EXERCISE REQUIREMENTS
Return the stretch of items from the line that contains "No, it is in front of (195, 307)." through the line that contains "Locate an element on the screen. Image", repeating those lines exactly.

[Collected data]
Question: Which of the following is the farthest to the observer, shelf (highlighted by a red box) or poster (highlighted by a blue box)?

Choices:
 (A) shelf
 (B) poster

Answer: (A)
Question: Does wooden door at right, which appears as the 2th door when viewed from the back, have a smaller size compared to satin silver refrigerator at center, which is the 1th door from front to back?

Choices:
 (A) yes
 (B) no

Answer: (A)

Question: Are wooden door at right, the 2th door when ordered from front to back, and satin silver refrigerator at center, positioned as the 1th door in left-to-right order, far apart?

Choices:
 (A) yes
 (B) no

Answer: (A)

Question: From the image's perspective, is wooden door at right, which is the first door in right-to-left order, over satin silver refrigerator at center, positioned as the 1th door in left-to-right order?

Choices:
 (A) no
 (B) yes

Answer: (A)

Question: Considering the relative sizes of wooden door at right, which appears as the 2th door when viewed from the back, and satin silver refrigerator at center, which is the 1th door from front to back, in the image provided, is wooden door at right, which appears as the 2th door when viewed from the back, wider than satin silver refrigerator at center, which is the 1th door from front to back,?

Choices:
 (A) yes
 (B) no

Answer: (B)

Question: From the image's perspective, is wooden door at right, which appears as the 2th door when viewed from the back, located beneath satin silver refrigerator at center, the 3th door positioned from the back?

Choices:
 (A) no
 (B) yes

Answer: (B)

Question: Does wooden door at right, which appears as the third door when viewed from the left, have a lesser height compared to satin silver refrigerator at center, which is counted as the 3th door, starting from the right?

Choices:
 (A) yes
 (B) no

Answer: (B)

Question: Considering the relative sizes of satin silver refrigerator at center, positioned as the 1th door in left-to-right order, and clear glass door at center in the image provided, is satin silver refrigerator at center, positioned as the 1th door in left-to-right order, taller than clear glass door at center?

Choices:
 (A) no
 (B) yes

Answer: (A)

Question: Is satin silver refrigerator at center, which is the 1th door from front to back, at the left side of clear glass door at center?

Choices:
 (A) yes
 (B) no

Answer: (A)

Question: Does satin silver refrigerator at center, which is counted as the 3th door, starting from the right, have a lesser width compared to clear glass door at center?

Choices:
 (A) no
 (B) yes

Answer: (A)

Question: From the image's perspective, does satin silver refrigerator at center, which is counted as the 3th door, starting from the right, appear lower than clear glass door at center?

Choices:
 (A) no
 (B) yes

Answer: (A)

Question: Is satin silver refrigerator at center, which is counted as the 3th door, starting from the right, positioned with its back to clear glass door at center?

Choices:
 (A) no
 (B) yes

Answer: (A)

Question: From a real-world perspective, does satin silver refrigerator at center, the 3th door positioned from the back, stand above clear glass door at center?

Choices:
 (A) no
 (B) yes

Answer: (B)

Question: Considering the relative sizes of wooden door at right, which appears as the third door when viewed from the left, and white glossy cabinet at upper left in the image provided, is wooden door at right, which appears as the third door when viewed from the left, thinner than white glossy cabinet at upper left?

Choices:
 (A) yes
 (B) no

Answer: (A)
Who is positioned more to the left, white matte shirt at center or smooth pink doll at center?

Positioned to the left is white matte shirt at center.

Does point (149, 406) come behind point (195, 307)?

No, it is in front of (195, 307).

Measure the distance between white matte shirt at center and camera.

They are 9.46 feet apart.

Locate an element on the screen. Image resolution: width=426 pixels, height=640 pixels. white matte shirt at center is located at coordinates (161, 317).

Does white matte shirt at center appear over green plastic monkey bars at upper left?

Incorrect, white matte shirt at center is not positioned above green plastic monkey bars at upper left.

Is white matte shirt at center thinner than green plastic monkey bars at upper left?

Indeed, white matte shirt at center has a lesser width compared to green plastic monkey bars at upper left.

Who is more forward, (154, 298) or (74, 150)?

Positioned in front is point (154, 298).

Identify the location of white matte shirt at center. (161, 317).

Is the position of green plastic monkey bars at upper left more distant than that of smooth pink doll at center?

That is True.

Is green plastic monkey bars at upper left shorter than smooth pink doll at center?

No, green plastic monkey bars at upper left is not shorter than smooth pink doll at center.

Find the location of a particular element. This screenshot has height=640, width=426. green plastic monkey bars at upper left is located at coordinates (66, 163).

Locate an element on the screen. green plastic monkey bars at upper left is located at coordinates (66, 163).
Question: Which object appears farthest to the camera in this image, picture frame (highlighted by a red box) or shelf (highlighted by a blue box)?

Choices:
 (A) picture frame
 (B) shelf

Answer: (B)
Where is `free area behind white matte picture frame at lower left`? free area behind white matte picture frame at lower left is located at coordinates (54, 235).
--
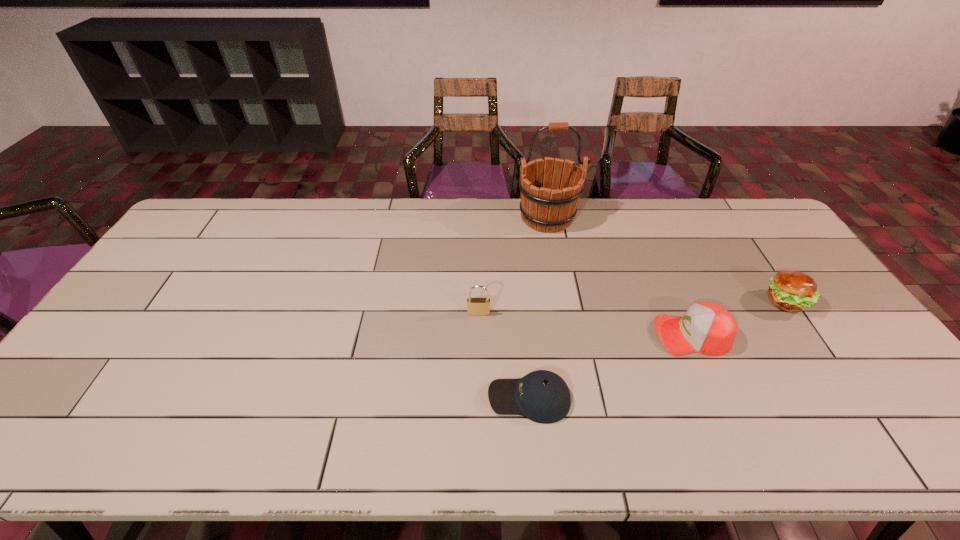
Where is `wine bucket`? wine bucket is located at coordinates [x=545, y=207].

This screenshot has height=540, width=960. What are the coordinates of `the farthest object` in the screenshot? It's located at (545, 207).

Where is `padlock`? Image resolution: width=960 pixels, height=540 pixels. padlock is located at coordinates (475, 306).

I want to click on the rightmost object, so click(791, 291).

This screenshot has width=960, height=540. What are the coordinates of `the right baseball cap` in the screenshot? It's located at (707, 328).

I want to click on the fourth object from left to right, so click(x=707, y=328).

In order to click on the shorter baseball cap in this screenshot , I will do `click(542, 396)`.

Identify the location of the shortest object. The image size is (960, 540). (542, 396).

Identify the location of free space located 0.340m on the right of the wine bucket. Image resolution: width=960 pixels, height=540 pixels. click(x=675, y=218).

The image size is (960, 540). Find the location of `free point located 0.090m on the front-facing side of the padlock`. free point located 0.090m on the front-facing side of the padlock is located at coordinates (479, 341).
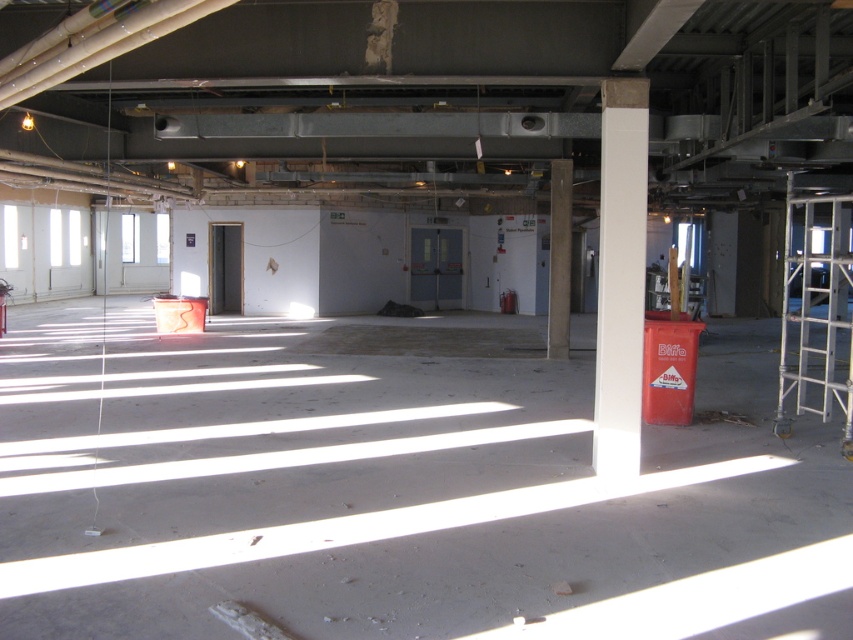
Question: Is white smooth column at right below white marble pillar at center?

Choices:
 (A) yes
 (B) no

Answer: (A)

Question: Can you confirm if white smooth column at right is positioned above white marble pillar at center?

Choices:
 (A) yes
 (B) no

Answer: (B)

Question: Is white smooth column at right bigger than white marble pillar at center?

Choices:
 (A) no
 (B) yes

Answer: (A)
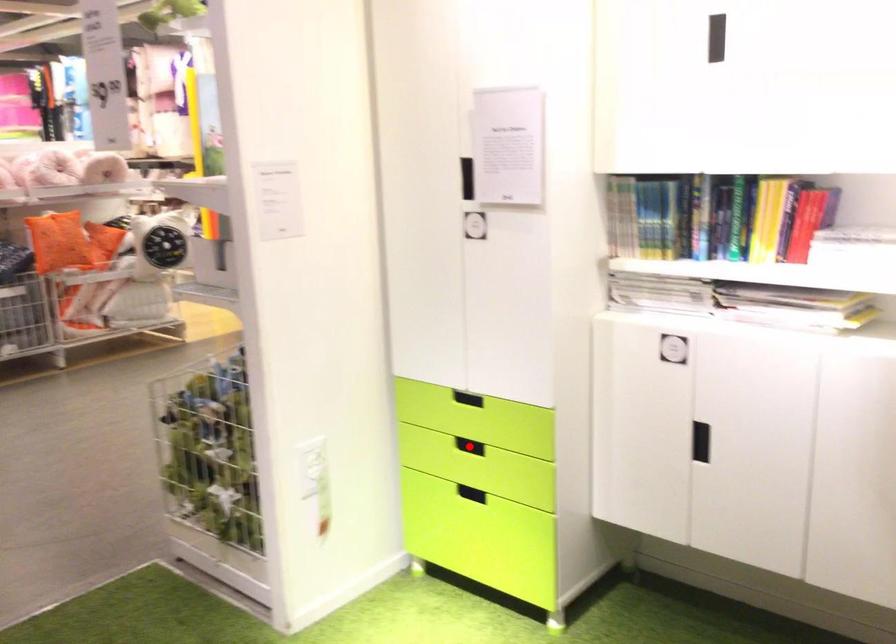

OUTPUT OF THE TASK
No, it is in front of (195, 307).

Measure the distance between white matte shirt at center and camera.

They are 9.46 feet apart.

Locate an element on the screen. Image resolution: width=426 pixels, height=640 pixels. white matte shirt at center is located at coordinates (161, 317).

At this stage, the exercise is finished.